• [TO DO]:
Word for word, and without a single picture, repeat the entries.

Source data:
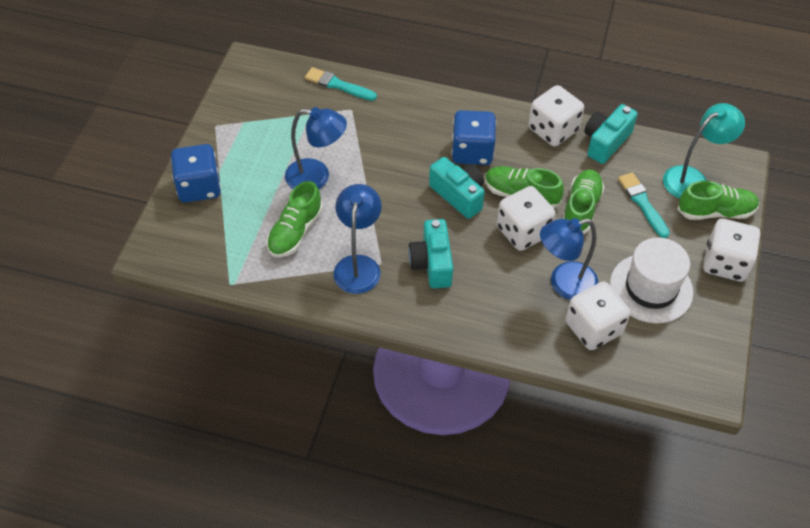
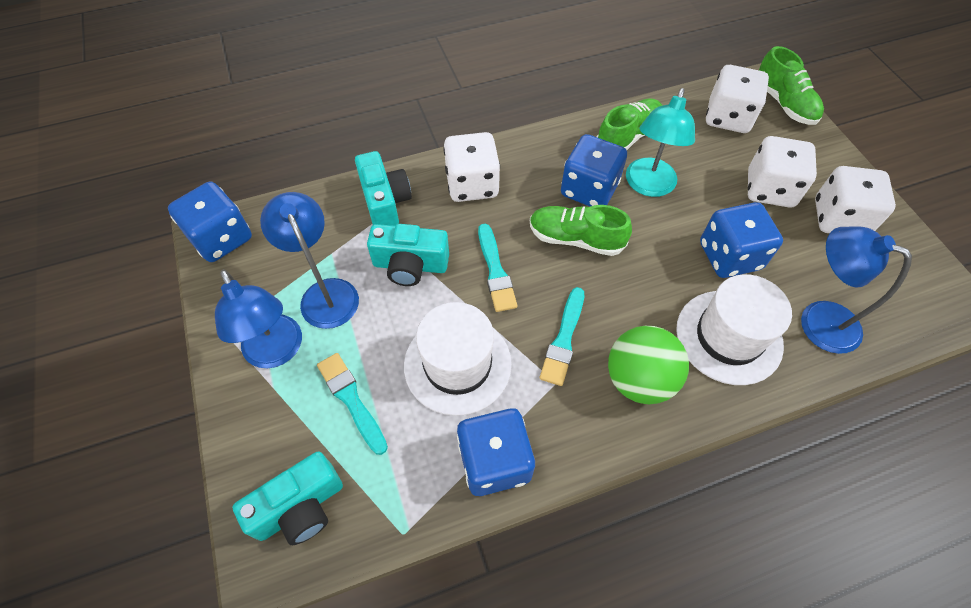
blue dice: 2 -> 4
green ball: 0 -> 1
green shoe: 4 -> 3
turquoise brush: 2 -> 3
white hat: 1 -> 2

• [RESPONSE]:
blue dice: 2 -> 4
green ball: 0 -> 1
green shoe: 4 -> 3
turquoise brush: 2 -> 3
white hat: 1 -> 2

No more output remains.